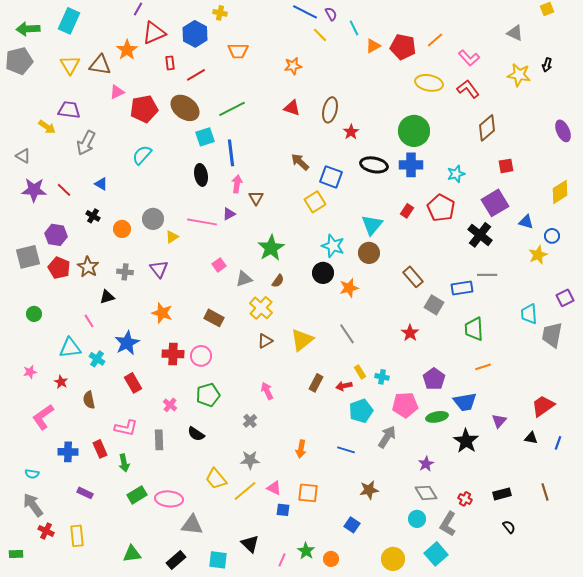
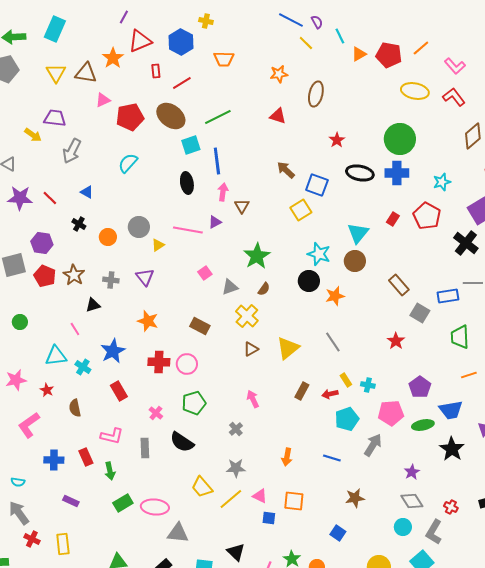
brown ellipse: (330, 110) -> (316, 94), moved
pink star: (30, 372) -> (16, 380), size x1.5
black semicircle: (196, 434) -> (182, 442), size x1.4

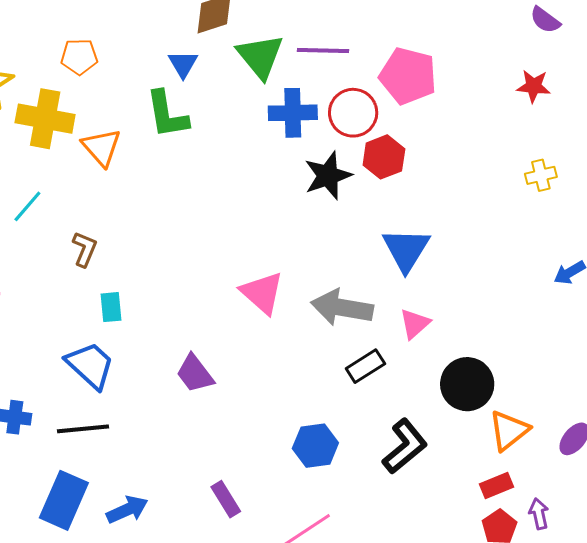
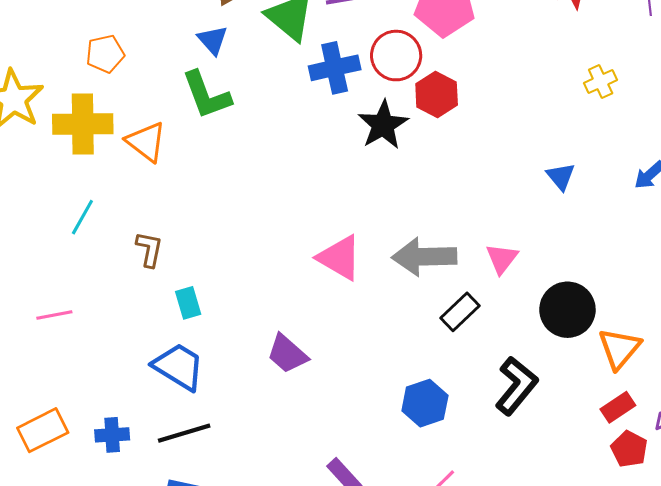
blue triangle: (406, 250) -> (561, 176), moved, size x0.6

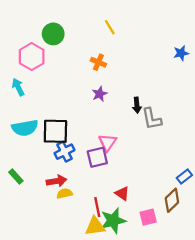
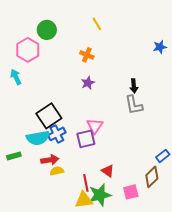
black arrow: (137, 105) -> (134, 86), moved
cyan semicircle: (25, 128) -> (38, 138), moved
black square: (55, 131) -> (49, 116), turned -35
green rectangle: (16, 176) -> (14, 156), turned -64

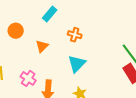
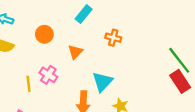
cyan triangle: (77, 64) -> (102, 82), moved
pink cross: (28, 78) -> (48, 75), moved

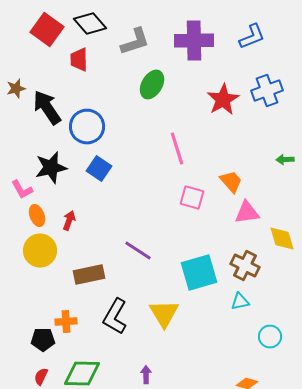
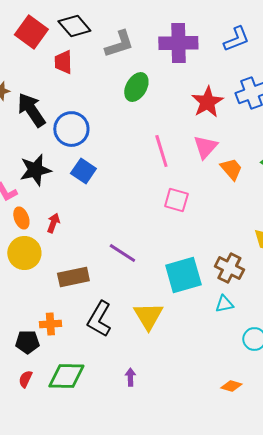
orange trapezoid: (231, 182) -> (231, 169), moved
pink triangle: (247, 212) -> (205, 147), moved, turned -40

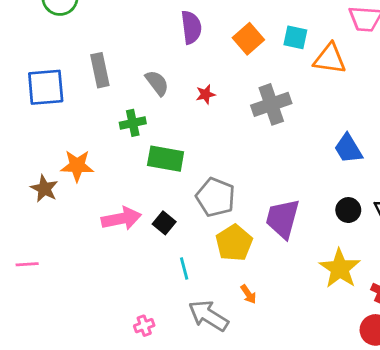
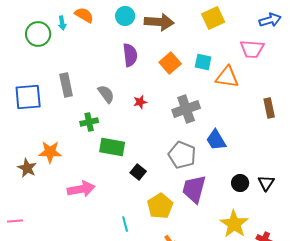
blue trapezoid: (348, 149) -> (216, 140), moved
gray pentagon: (216, 197) -> (182, 155), moved
black square: (164, 223) -> (138, 172), moved

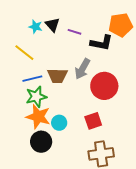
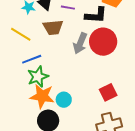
brown trapezoid: (57, 76) -> (53, 27), moved
red circle: (104, 86) -> (103, 42), moved
red square: (93, 121) -> (108, 92), moved

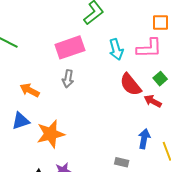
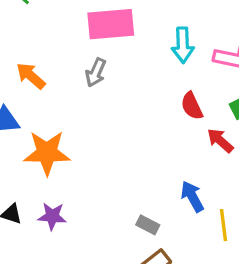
red semicircle: (130, 85) -> (192, 106), size x0.7
blue arrow: (144, 139) -> (192, 197), turned -54

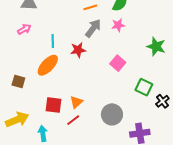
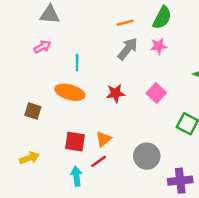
red star: (78, 50) -> (116, 93), moved
orange ellipse: (48, 65) -> (70, 92), turned 60
yellow arrow: (17, 120) -> (29, 158), size x0.7
cyan arrow: (43, 133) -> (76, 176), moved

---*---

## Exercise
Locate all lines in the listing above with the word "blue" and copy them.

## Task result
blue triangle: (406, 250) -> (561, 176), moved, size x0.6
blue trapezoid: (348, 149) -> (216, 140), moved
blue arrow: (144, 139) -> (192, 197), turned -54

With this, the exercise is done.